[Material shown — start]

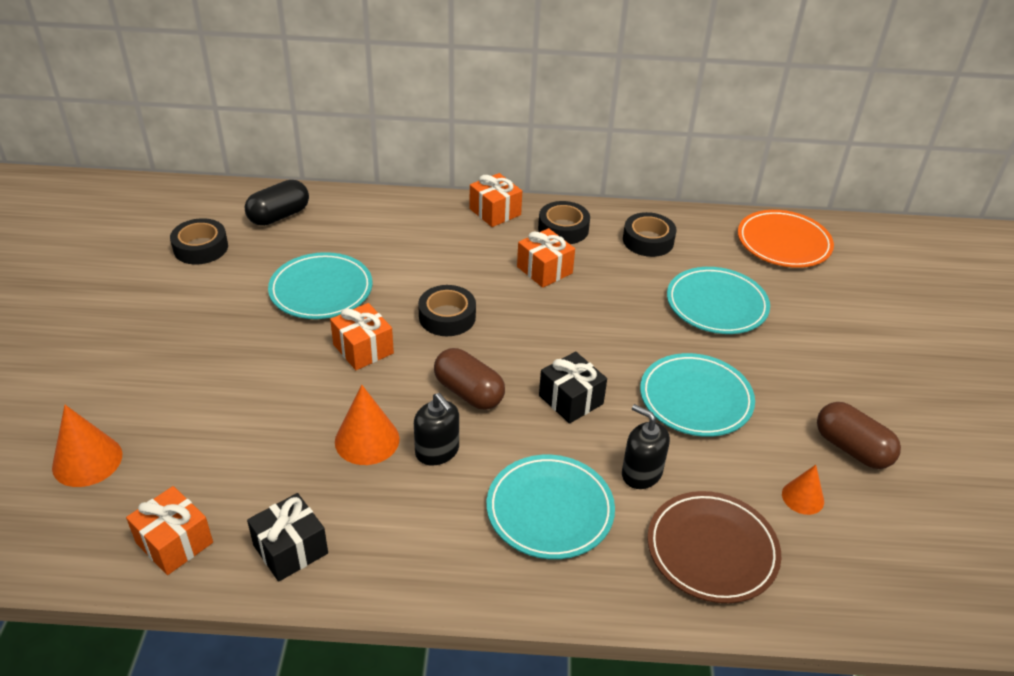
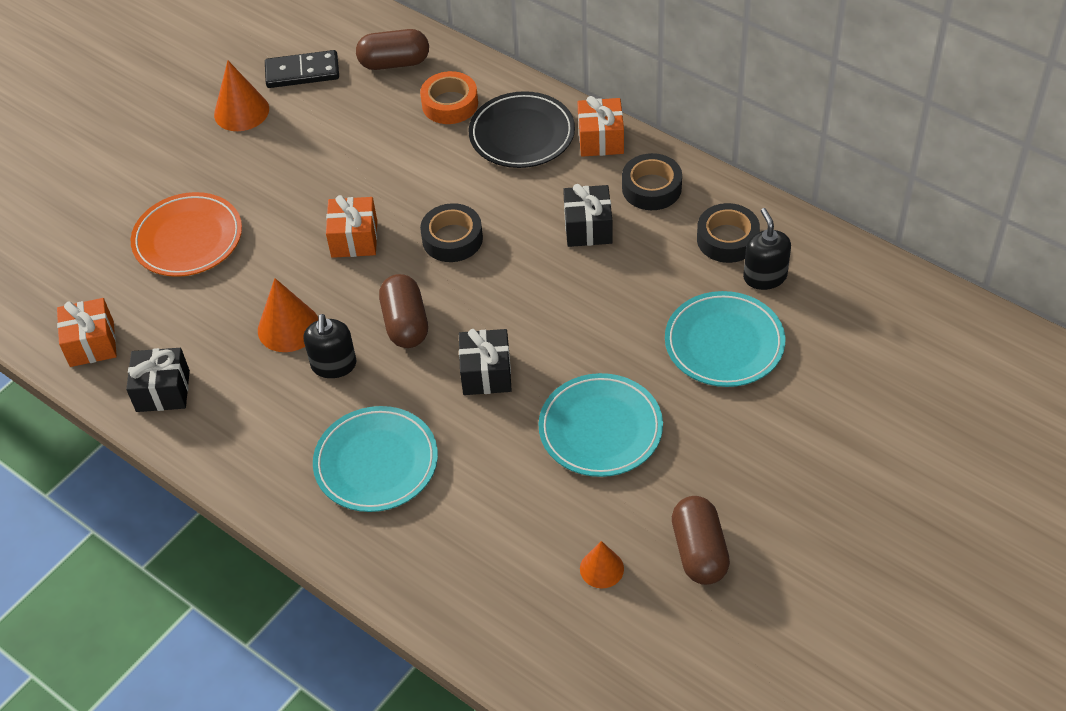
camera: 40 degrees right, 10 degrees up
(87, 460) = (81, 245): orange cone -> orange cone (241, 111)
(201, 248) = (302, 72): black tape -> black domino
(279, 216) = (394, 63): black capsule -> brown capsule
(321, 290) = (367, 162): turquoise plate -> none
(353, 228) = (450, 104): none -> orange tape
(432, 228) = (522, 134): none -> black plate
(544, 270) = (588, 228): orange gift -> black gift
(641, 473) = (481, 471): black soap dispenser -> black soap dispenser (765, 276)
(712, 550) = (474, 567): brown plate -> none
(783, 243) = (877, 306): orange plate -> orange plate (188, 239)

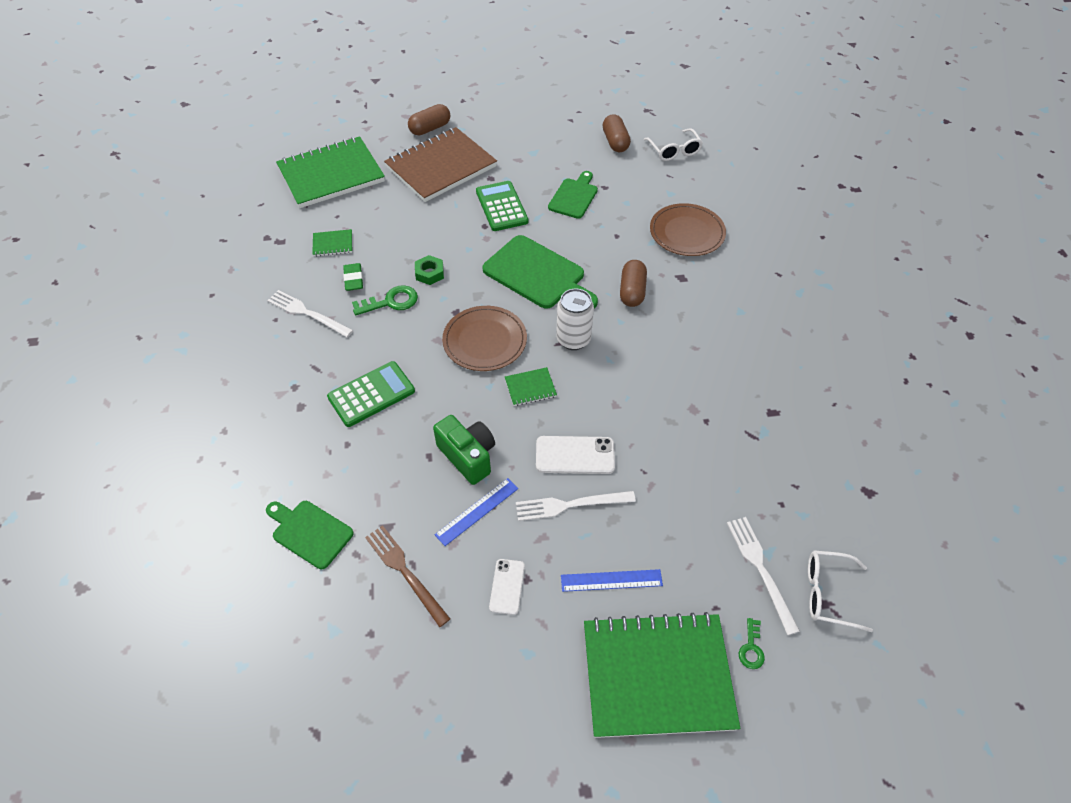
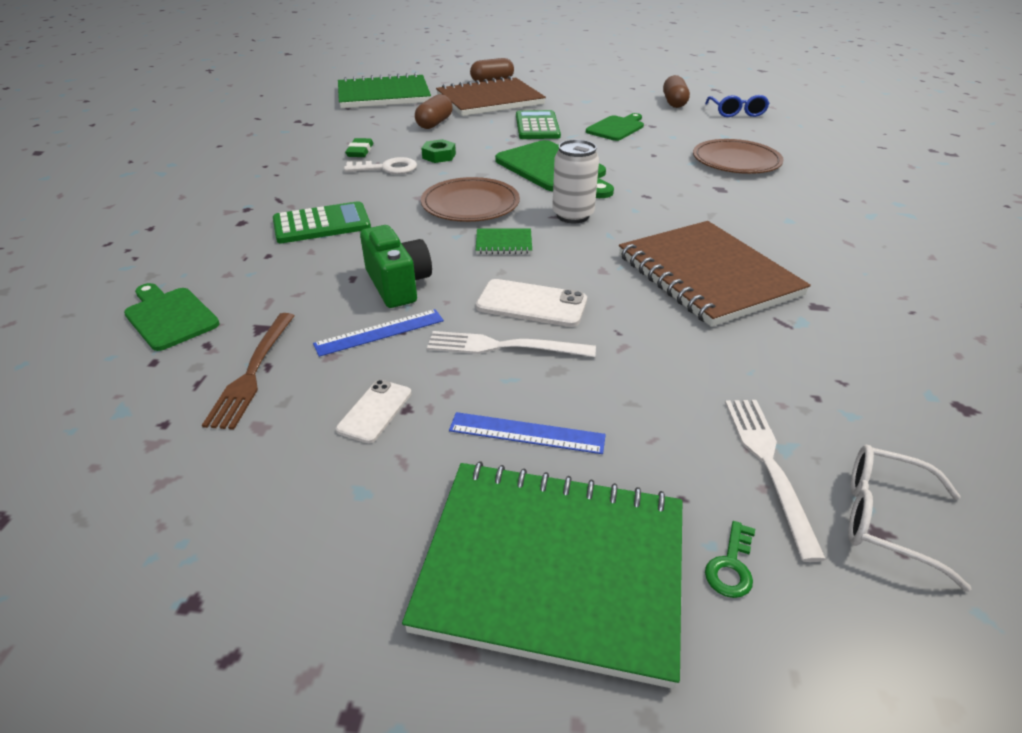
camera: 15 degrees right, 15 degrees down
(307, 313) = (299, 165): white fork -> none
(333, 244) = (356, 130): green notebook -> none
(391, 302) = (387, 168): green key -> white key
(405, 572) = (253, 372): brown fork -> brown fork turned 150 degrees counterclockwise
(632, 291) = (657, 191): brown capsule -> brown capsule (434, 123)
(674, 150) = (736, 112): white glasses -> blue glasses
(691, 394) = (707, 275): none -> brown notebook

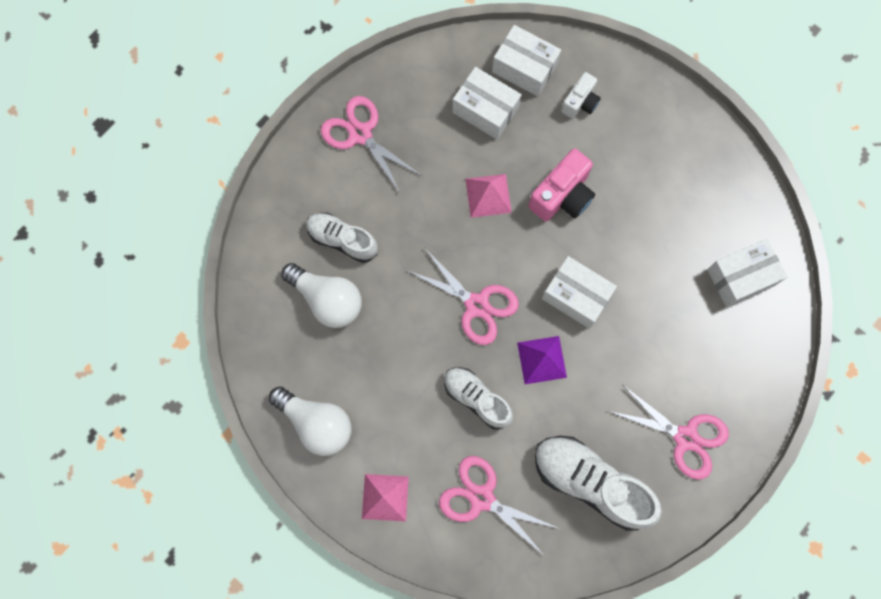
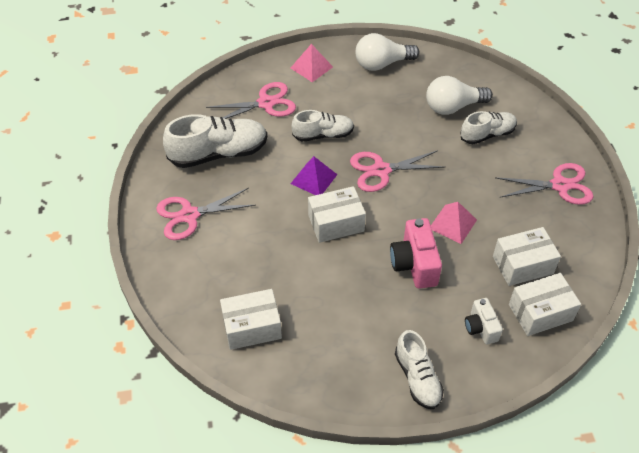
camera: 130 degrees right, 25 degrees down
(668, 118) = (417, 378): none -> white shoe
(741, 277) = (252, 327): white box -> white box turned 60 degrees clockwise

[Material shown — finish]

If a line in the data holds the string "black", copy that line.

(201, 248) = (302, 72): black tape -> black domino
(279, 216) = (394, 63): black capsule -> brown capsule
(432, 228) = (522, 134): none -> black plate
(544, 270) = (588, 228): orange gift -> black gift
(641, 473) = (481, 471): black soap dispenser -> black soap dispenser (765, 276)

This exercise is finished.